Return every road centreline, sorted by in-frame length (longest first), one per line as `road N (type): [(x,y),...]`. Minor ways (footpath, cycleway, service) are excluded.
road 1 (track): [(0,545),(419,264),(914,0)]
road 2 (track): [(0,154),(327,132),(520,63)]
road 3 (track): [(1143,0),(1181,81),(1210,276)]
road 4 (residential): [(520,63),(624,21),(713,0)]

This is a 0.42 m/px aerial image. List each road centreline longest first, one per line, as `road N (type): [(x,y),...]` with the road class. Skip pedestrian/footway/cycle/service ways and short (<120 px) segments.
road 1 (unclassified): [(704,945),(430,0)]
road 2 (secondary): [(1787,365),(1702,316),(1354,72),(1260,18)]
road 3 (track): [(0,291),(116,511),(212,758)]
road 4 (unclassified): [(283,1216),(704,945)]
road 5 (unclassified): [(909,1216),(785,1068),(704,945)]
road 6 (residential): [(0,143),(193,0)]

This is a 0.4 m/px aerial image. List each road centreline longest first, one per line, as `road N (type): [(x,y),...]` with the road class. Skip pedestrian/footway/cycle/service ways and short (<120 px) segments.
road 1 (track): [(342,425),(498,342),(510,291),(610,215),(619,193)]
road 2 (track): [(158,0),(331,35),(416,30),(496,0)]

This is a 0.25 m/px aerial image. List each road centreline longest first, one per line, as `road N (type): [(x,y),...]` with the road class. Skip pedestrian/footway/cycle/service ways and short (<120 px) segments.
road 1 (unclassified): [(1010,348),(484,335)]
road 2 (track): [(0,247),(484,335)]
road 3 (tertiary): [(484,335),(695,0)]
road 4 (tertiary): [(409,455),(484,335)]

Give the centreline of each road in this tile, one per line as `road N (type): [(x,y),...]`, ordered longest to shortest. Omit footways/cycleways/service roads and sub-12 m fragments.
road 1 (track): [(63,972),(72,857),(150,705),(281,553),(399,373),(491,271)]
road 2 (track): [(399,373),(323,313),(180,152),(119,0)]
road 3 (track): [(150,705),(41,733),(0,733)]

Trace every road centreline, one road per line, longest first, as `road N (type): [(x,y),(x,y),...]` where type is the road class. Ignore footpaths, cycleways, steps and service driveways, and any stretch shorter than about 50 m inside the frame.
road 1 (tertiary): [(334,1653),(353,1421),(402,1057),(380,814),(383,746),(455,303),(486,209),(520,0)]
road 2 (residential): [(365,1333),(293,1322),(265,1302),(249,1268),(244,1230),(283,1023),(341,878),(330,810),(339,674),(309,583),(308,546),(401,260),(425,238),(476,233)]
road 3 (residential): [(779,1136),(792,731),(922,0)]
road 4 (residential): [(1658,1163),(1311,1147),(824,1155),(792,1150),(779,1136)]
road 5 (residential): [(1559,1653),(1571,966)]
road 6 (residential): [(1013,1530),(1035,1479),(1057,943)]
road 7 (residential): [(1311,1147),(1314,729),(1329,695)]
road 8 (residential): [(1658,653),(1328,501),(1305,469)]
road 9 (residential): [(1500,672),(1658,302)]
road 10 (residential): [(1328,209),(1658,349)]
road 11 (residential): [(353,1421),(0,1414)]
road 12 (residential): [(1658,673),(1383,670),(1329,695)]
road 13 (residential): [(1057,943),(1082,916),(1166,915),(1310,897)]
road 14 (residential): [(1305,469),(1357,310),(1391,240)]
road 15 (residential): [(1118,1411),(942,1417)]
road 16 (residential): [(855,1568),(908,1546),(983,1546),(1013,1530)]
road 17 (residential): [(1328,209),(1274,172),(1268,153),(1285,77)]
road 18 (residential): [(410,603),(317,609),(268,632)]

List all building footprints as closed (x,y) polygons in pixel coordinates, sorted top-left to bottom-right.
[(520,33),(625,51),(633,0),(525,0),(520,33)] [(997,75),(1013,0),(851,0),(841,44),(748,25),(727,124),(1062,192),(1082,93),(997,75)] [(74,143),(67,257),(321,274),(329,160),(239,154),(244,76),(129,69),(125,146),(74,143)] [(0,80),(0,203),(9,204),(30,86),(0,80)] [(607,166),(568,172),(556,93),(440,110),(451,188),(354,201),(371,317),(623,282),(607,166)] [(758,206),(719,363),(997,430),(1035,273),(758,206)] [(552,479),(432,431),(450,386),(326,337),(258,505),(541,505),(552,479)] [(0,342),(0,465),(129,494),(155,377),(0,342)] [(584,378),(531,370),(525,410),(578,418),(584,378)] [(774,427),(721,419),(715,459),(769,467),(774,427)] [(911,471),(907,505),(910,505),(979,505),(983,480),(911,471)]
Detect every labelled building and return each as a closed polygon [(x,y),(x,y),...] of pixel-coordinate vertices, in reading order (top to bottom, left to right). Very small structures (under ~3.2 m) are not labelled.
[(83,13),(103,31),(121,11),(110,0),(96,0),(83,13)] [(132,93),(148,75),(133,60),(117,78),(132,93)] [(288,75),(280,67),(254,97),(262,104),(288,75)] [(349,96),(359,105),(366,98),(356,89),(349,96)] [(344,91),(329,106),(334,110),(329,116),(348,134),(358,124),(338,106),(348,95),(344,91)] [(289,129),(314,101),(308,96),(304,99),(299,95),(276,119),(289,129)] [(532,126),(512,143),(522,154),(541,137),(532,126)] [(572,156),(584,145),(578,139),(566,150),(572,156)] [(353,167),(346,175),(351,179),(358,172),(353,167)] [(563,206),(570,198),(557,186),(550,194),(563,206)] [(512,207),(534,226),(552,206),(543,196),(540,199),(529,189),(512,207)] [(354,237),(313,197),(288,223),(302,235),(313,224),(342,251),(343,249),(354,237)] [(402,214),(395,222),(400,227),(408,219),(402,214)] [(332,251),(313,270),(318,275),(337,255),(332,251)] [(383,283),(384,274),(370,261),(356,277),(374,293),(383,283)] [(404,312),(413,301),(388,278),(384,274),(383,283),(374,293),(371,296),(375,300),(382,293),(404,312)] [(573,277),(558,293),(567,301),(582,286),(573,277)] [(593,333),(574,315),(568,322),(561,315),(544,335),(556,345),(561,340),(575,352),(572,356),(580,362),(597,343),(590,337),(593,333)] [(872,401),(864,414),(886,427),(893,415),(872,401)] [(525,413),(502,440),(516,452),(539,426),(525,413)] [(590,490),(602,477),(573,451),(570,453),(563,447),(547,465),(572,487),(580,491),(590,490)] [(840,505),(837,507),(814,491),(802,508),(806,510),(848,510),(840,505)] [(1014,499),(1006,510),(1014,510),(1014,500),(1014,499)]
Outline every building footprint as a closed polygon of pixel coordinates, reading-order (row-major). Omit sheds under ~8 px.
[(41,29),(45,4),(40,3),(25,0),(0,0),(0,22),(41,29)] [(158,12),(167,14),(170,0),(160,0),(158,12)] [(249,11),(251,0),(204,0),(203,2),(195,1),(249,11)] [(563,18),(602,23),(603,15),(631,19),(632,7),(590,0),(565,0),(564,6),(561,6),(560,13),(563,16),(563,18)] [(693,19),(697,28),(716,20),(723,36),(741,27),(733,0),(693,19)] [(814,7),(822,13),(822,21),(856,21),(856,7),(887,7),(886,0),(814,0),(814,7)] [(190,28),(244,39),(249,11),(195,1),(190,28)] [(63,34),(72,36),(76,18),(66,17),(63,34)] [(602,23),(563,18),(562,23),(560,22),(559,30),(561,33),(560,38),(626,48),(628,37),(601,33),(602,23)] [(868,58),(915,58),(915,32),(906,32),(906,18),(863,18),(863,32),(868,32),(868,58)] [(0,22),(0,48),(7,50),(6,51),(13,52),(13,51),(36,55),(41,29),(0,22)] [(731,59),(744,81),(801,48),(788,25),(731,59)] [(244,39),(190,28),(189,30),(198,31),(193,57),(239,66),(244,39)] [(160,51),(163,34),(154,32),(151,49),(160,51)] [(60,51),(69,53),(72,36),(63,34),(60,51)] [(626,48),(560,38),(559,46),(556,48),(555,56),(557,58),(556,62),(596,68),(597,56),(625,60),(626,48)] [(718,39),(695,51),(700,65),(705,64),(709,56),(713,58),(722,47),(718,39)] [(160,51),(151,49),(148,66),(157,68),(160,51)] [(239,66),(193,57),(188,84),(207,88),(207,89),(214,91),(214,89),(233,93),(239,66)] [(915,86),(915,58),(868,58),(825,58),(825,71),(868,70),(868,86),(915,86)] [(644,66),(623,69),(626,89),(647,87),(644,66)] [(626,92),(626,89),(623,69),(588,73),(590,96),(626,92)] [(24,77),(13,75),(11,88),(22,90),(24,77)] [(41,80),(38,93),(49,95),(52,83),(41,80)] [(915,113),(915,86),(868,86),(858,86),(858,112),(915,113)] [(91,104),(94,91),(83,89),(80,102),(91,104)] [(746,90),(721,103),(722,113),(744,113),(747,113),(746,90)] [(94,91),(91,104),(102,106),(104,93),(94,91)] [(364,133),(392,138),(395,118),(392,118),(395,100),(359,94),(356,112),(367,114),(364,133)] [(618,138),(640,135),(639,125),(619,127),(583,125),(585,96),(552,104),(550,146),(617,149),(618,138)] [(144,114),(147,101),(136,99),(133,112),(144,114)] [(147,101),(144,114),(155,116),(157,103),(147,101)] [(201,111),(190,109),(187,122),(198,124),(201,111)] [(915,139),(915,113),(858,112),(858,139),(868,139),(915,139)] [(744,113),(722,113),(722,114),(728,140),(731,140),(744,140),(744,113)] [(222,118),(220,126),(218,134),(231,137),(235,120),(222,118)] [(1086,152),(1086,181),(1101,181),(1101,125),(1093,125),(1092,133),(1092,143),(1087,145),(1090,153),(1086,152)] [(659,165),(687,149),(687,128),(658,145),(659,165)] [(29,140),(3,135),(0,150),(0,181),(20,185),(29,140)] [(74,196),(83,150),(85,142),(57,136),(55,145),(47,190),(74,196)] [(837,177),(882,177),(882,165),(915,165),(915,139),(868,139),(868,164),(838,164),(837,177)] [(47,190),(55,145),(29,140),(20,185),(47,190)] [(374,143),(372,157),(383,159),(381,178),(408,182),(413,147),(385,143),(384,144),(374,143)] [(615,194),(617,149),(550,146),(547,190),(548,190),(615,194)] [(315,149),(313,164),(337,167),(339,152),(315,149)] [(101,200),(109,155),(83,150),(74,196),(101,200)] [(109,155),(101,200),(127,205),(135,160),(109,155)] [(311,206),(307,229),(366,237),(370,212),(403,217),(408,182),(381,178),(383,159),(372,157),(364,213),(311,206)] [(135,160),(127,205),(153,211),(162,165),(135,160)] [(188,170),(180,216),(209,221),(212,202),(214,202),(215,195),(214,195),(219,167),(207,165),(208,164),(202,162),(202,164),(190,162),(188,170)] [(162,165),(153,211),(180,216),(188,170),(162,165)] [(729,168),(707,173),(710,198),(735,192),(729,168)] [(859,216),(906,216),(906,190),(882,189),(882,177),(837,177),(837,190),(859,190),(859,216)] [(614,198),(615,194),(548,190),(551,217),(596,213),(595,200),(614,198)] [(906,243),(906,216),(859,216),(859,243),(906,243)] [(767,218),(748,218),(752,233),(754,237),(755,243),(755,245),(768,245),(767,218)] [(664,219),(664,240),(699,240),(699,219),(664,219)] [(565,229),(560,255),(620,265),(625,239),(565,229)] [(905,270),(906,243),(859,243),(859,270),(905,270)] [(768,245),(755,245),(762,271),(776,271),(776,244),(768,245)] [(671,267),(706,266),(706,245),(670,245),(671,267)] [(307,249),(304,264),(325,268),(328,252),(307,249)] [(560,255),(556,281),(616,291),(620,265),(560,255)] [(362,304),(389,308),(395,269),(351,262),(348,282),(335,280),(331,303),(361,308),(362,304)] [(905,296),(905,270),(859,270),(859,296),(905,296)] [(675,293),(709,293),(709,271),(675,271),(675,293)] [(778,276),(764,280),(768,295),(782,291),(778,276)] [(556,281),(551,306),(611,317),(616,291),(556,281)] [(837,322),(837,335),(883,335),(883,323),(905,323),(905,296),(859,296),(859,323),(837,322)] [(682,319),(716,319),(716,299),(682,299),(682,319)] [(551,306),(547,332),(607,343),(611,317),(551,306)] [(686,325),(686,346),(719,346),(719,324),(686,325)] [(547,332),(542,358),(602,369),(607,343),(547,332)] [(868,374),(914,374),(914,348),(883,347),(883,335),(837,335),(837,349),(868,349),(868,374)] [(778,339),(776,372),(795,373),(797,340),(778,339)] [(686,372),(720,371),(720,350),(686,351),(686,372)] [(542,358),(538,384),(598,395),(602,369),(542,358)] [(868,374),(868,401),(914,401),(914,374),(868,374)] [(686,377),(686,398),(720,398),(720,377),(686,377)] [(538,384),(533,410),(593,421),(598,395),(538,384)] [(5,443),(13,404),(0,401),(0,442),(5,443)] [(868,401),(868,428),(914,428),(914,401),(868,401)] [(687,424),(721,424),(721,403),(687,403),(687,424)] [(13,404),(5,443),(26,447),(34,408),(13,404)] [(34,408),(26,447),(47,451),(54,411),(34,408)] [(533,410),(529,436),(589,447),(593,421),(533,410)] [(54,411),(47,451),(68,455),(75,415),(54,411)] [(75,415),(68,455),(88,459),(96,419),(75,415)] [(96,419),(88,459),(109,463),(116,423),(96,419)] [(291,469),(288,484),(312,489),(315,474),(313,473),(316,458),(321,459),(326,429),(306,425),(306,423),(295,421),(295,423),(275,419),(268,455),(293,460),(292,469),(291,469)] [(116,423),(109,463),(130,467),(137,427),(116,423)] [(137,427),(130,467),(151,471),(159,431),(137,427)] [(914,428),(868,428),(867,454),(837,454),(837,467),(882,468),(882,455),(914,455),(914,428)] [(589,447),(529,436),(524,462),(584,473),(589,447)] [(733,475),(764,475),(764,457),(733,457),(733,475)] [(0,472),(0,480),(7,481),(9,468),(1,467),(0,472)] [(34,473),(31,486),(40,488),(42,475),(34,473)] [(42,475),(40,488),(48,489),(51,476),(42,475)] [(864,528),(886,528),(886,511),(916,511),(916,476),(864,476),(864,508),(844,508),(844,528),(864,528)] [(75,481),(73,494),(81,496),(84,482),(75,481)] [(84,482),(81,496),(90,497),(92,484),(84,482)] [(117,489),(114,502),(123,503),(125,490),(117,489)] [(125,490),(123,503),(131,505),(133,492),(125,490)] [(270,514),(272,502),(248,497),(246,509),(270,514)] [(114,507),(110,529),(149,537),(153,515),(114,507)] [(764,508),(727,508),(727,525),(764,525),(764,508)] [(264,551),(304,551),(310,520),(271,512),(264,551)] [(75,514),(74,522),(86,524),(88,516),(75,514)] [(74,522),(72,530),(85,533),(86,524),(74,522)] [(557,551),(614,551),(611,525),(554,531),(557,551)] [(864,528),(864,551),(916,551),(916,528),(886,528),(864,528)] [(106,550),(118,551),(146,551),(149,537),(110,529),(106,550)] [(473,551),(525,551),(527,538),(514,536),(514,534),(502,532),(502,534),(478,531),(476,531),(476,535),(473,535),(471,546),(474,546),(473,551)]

Work to complete:
Lines with "Skip": copy every one of them from the listing above.

Answer area:
This is a 0.42 m/px aerial image. List each road centreline longest first, one per line, as `road N (type): [(x,y),...]` with the road class. Skip pedestrian/footway/cycle/service ways and short (<120 px) segments.
This is a 0.4 m/px aerial image. List each road centreline longest first, one per line, as `road N (type): [(x,y),...]` with the road class. Skip pedestrian/footway/cycle/service ways and short (<120 px) segments.
This is a 0.25 m/px aerial image. List each road centreline longest first, one per line, as `road N (type): [(x,y),...]` with the road class. Skip pedestrian/footway/cycle/service ways and short (<120 px) segments.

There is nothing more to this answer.